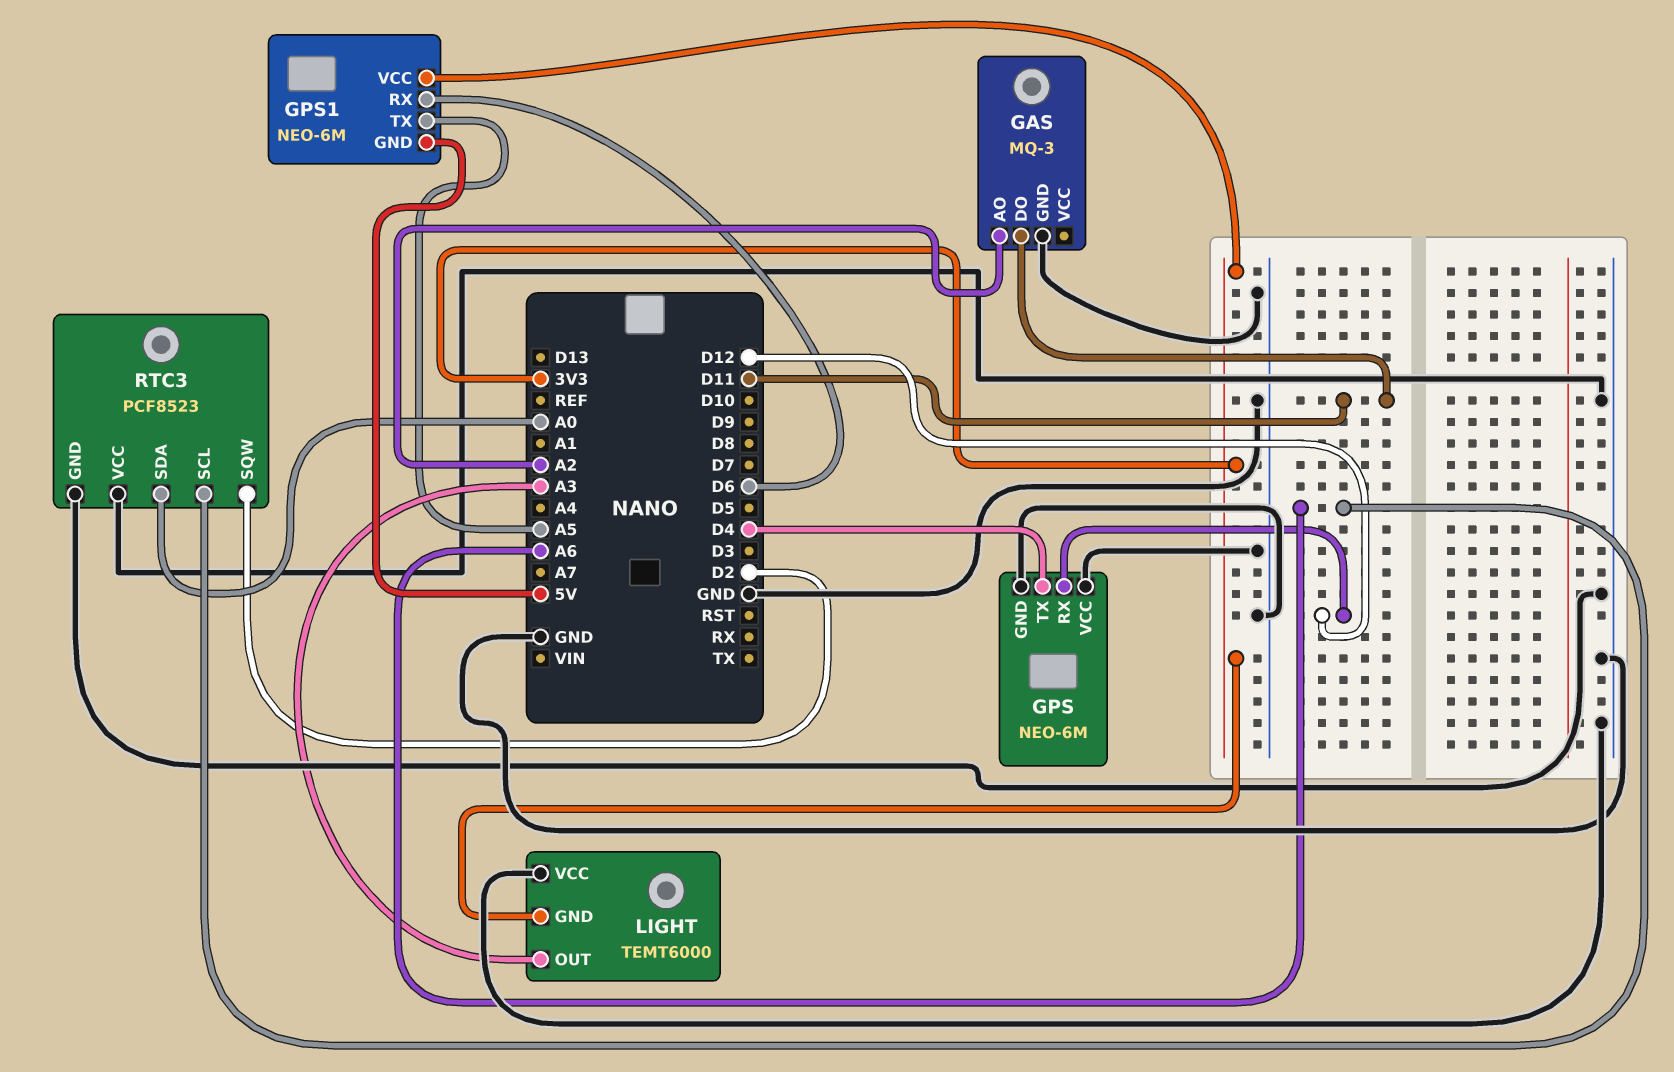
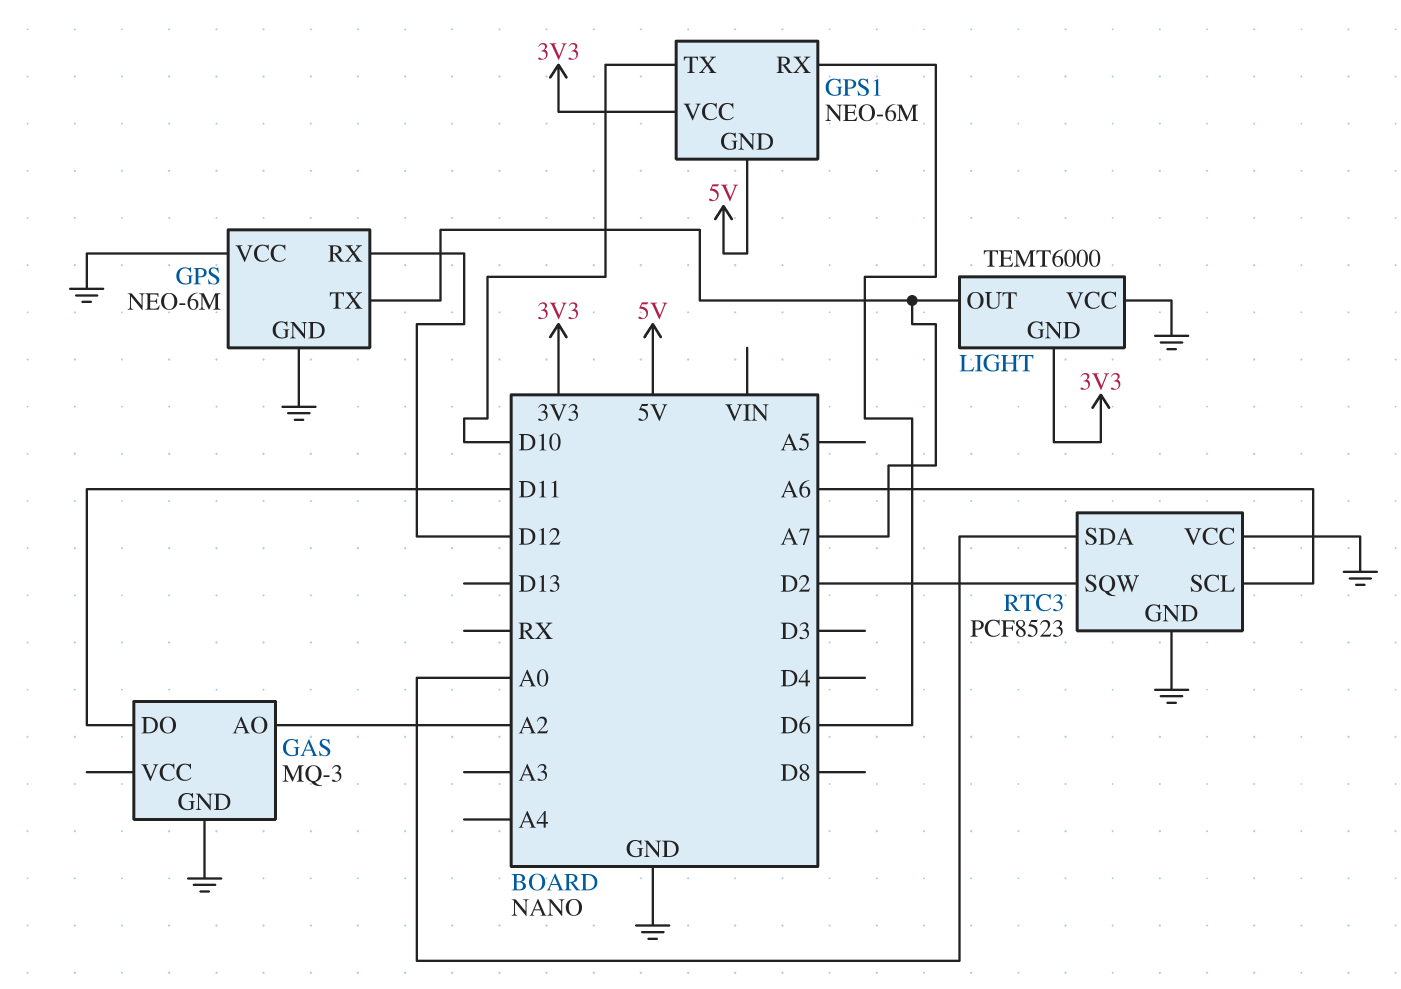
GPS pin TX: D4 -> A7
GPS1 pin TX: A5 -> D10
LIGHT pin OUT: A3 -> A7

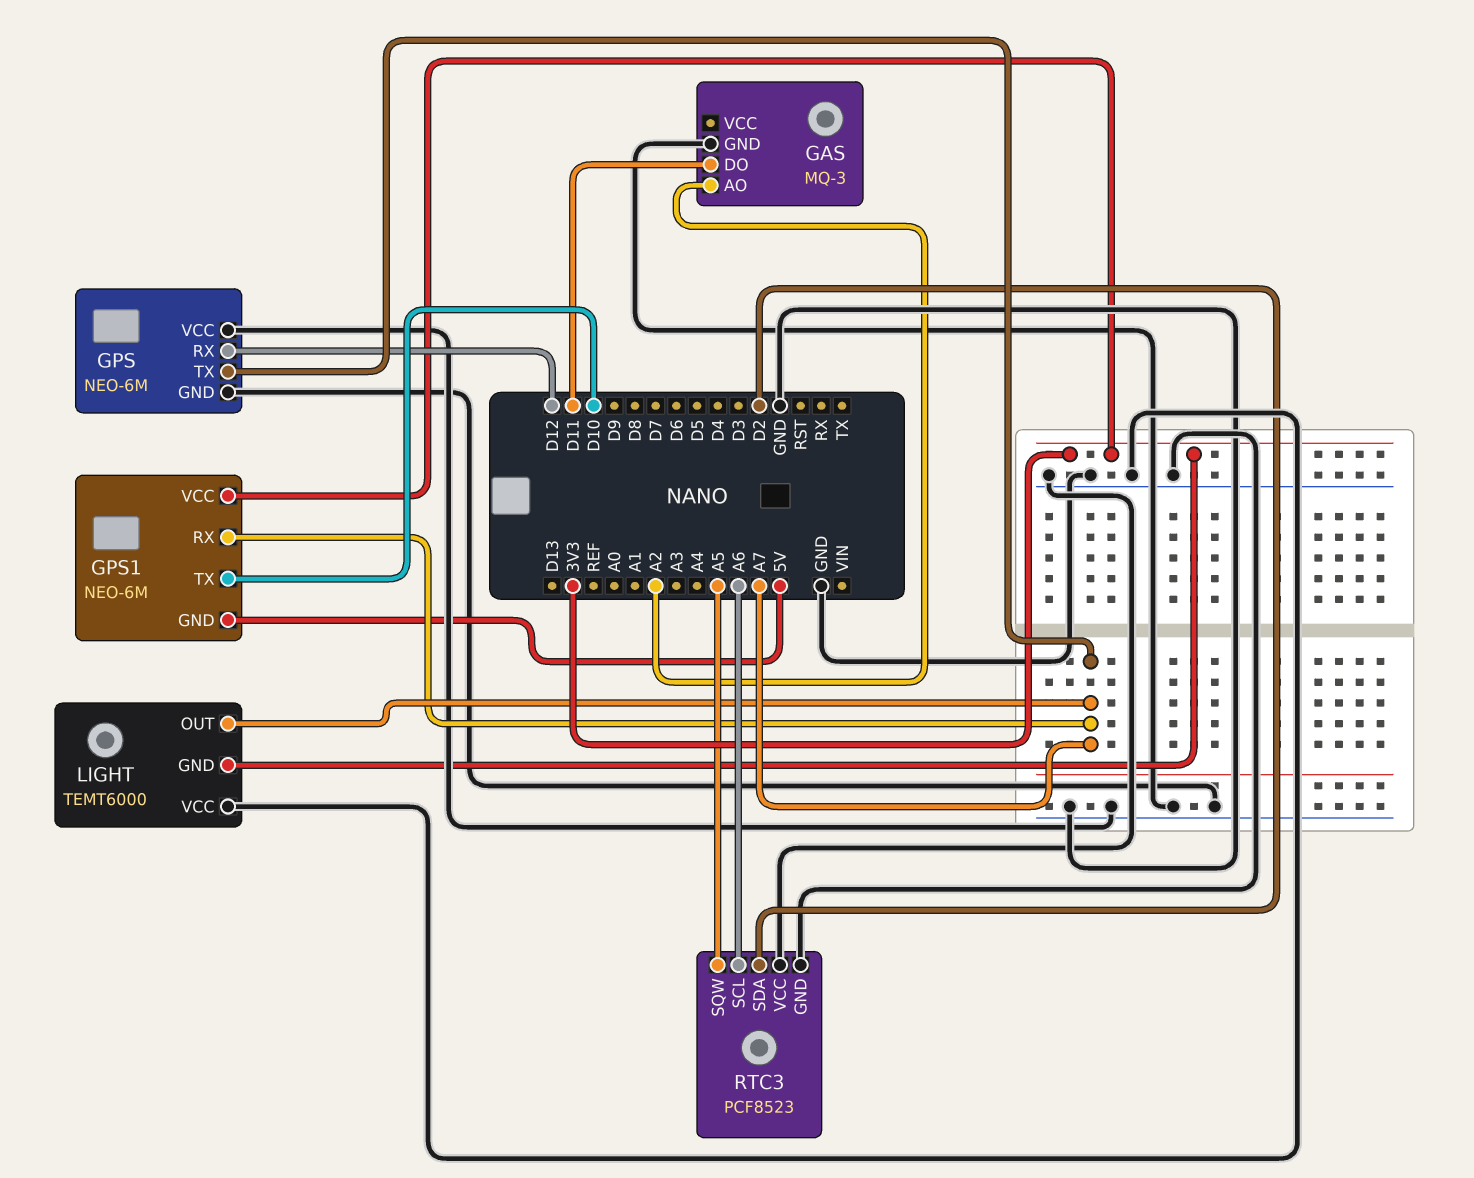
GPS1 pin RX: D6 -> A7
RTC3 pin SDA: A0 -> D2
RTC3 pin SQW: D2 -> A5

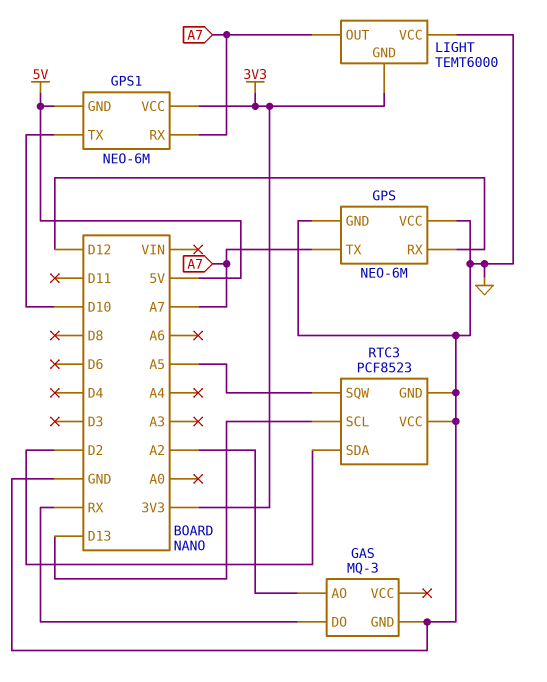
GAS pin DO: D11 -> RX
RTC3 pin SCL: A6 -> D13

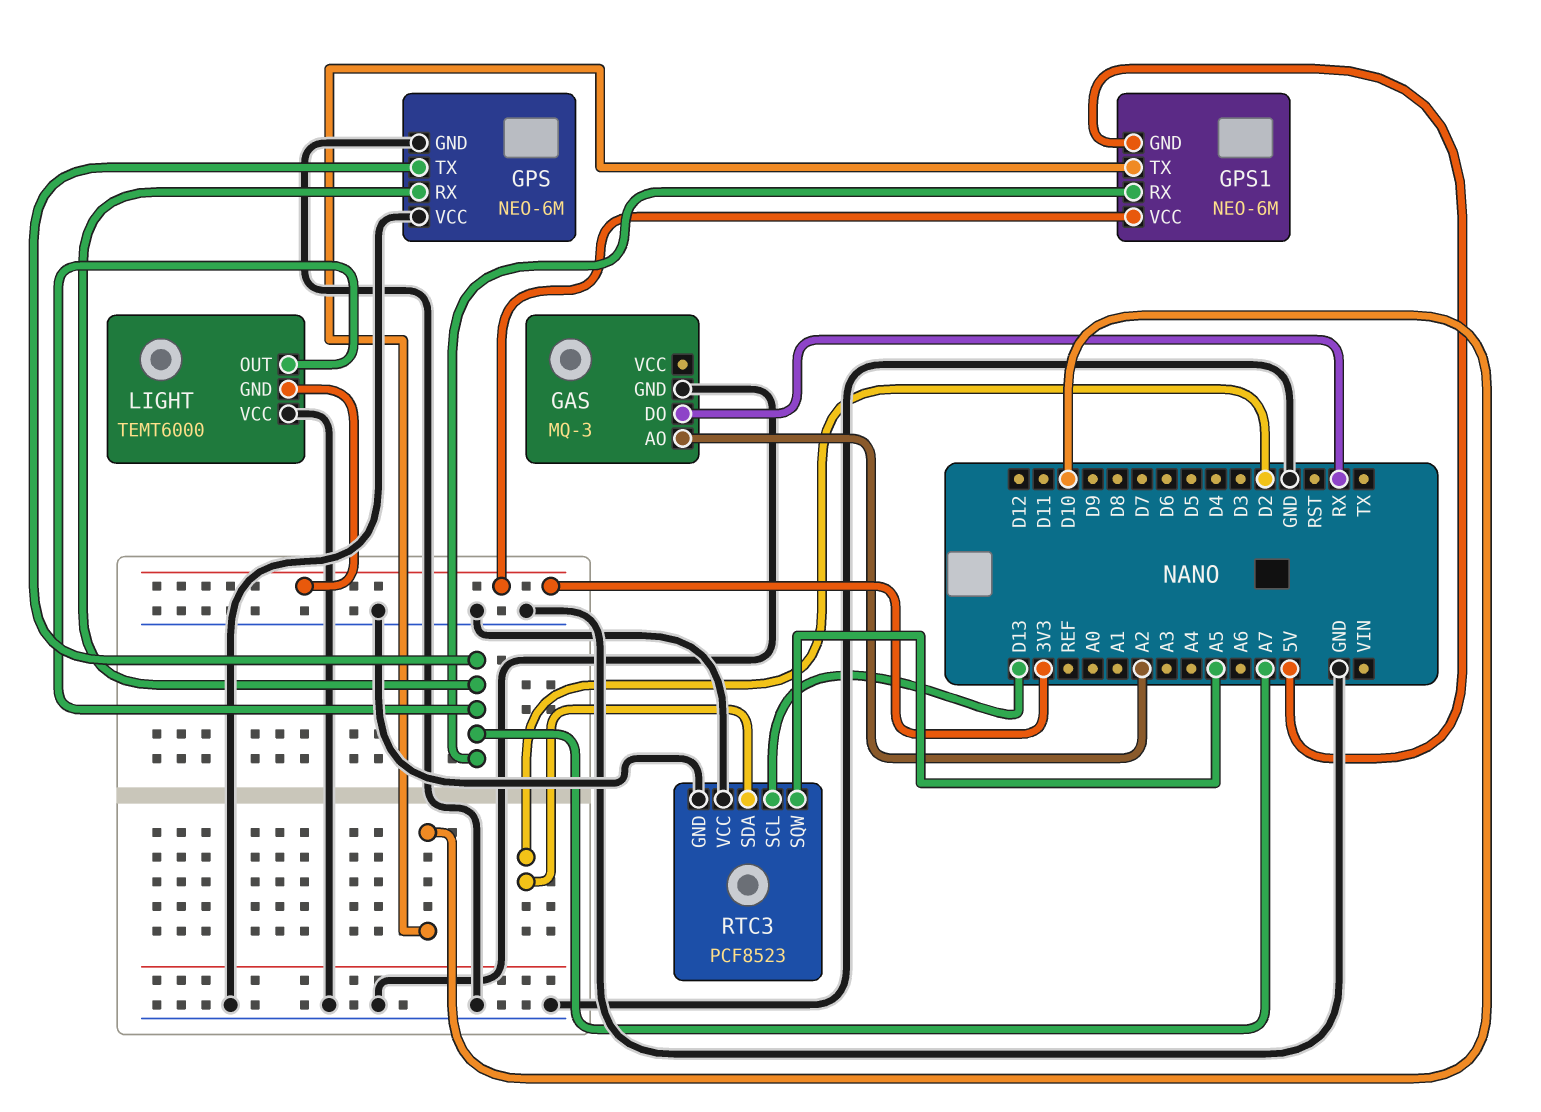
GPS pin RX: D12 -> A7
══════════
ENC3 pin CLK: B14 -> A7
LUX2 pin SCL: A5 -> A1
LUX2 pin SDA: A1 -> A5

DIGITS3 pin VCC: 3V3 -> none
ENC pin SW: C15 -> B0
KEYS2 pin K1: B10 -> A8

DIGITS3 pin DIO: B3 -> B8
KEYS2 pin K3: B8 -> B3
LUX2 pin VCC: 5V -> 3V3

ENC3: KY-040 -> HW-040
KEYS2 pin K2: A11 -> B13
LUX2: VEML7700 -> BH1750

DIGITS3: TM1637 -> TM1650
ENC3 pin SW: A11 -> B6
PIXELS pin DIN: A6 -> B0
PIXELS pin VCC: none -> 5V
══════════
What is asked for is an exact copy of the lines above from the one containing "LUX2 pin VCC: 5V -> 3V3" through the one containing "PIXELS pin VCC: none -> 5V", and only those.

LUX2 pin VCC: 5V -> 3V3

ENC3: KY-040 -> HW-040
KEYS2 pin K2: A11 -> B13
LUX2: VEML7700 -> BH1750

DIGITS3: TM1637 -> TM1650
ENC3 pin SW: A11 -> B6
PIXELS pin DIN: A6 -> B0
PIXELS pin VCC: none -> 5V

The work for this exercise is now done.